• _Exercise aim_
Print the whole listing below exactly, skipping every picture.

Data for this exercise START

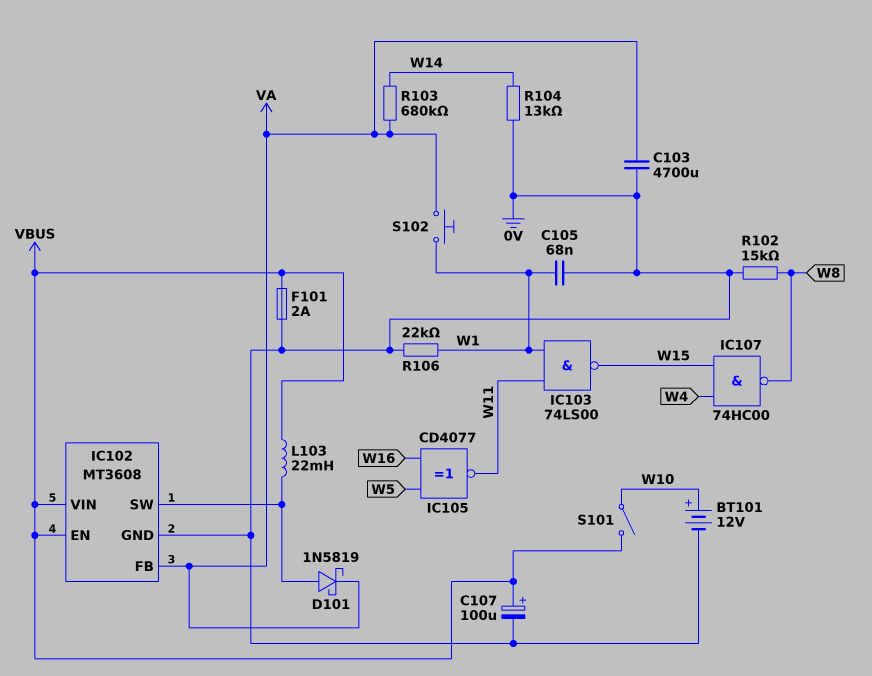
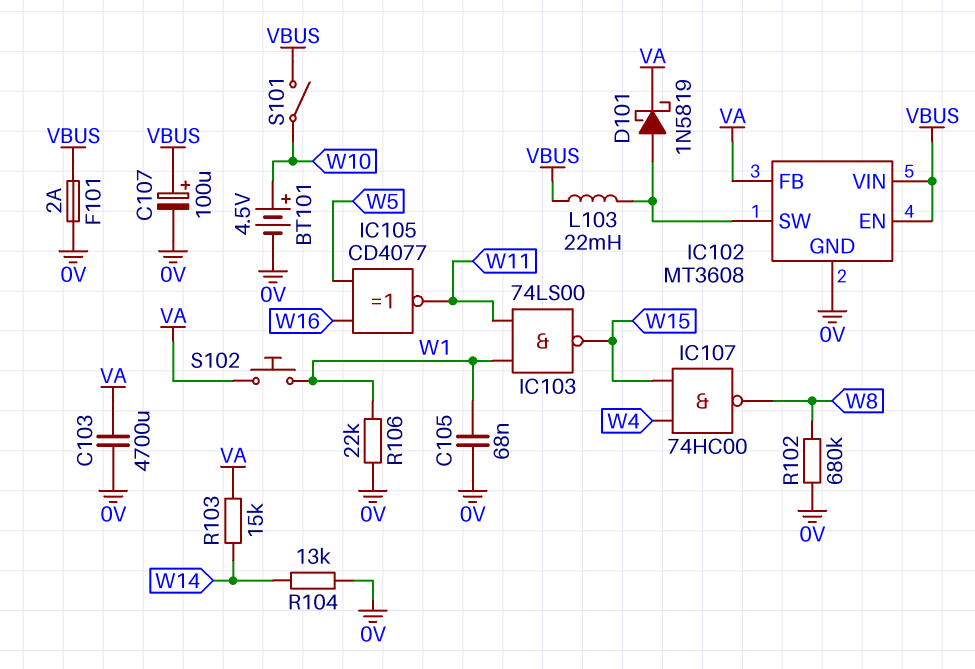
BT101: 12V (plus W10, minus 0V) -> 4.5V (plus W10, minus 0V)
R102: 15k (0V, W8) -> 680k (0V, W8)
R103: 680k (VA, W14) -> 15k (VA, W14)

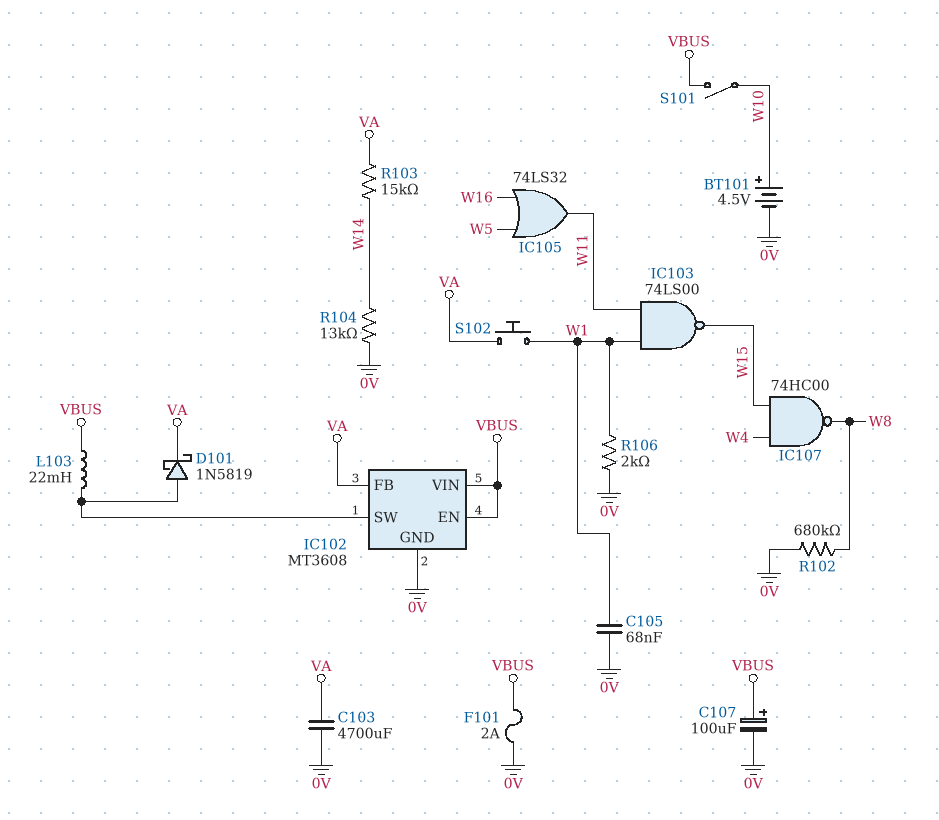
IC105: XNOR CD4077 (in W5, in W16, out W11) -> OR 74LS32 (in W5, in W16, out W11)
R106: 22k (0V, W1) -> 2k (0V, W1)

Data for this exercise END

• _Exercise answer_
BT101: 12V (plus W10, minus 0V) -> 4.5V (plus W10, minus 0V)
R102: 15k (0V, W8) -> 680k (0V, W8)
R103: 680k (VA, W14) -> 15k (VA, W14)

IC105: XNOR CD4077 (in W5, in W16, out W11) -> OR 74LS32 (in W5, in W16, out W11)
R106: 22k (0V, W1) -> 2k (0V, W1)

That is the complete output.